Spatial reasoning data:
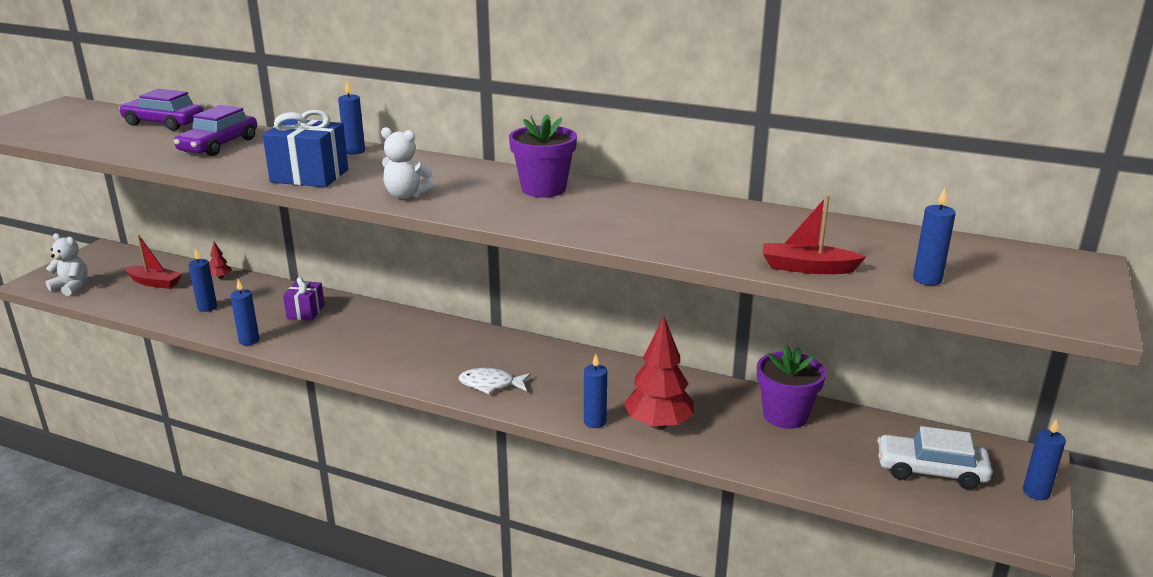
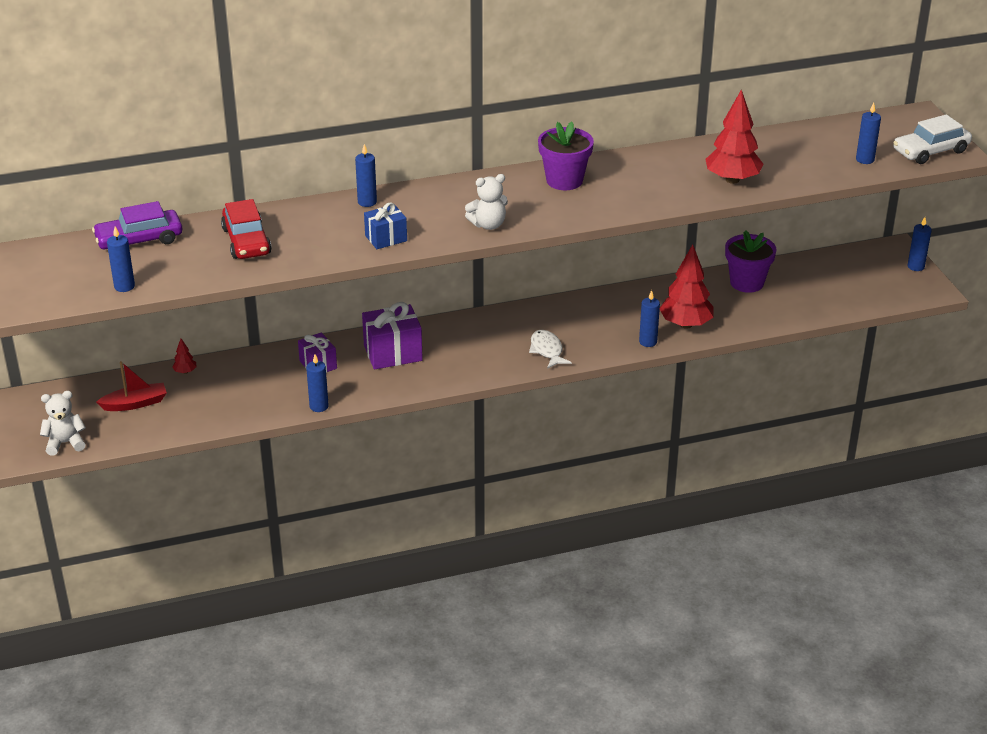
camera: 40 degrees left, 10 degrees up
(207, 307) = (229, 400): blue candle -> blue candle (124, 286)
(219, 145) = (246, 241): purple car -> red car
(309, 176) = (386, 238): blue gift -> blue gift, size x0.62
(369, 328) = (393, 353): none -> purple gift
(491, 384) = (547, 350): white fish -> white fish turned 105 degrees clockwise
(718, 243) = (732, 180): none -> red tree
(807, 268) = (801, 178): red boat -> none
(931, 471) = (856, 279): white car -> white car (930, 151)

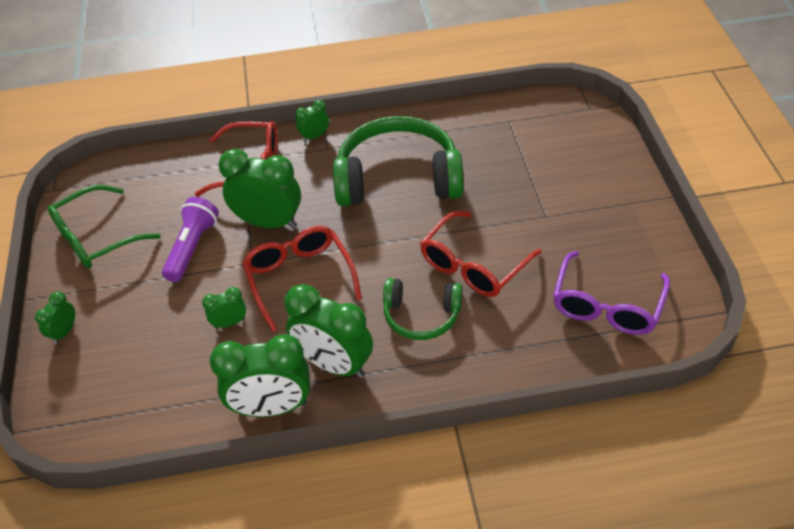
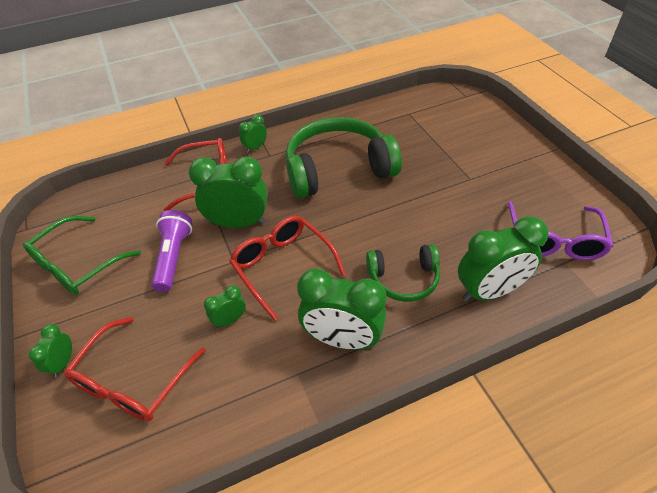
camera: 15 degrees left, 0 degrees up
(271, 407) = (297, 396): green clock -> green clock (489, 291)
(473, 265) = (429, 228): red glasses -> red glasses (133, 381)

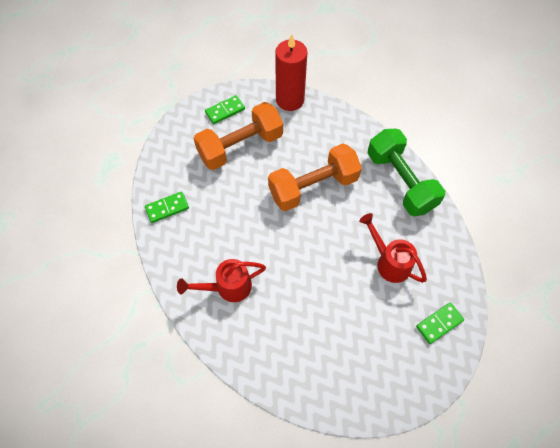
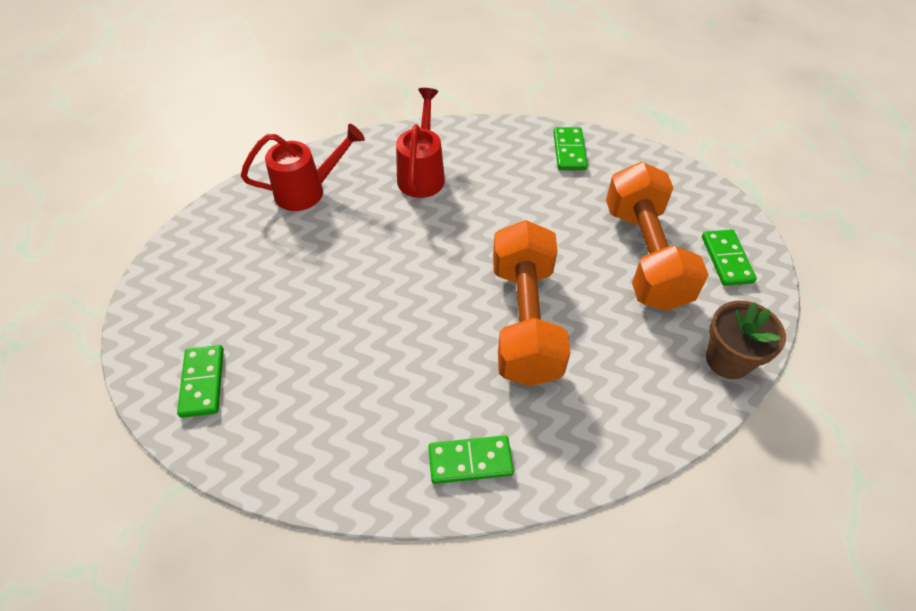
camera: 115 degrees right, 10 degrees down
(290, 100) = (728, 360): red candle -> brown flower pot
(389, 261) = (338, 364): red watering can -> red watering can (308, 191)
(400, 181) = (470, 461): green dumbbell -> green domino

Assigned task:
Which lines run from the one containing "(290, 100) = (728, 360): red" to the end of the entries above? Quote exactly those, and only those.

Solved exercise:
(290, 100) = (728, 360): red candle -> brown flower pot
(389, 261) = (338, 364): red watering can -> red watering can (308, 191)
(400, 181) = (470, 461): green dumbbell -> green domino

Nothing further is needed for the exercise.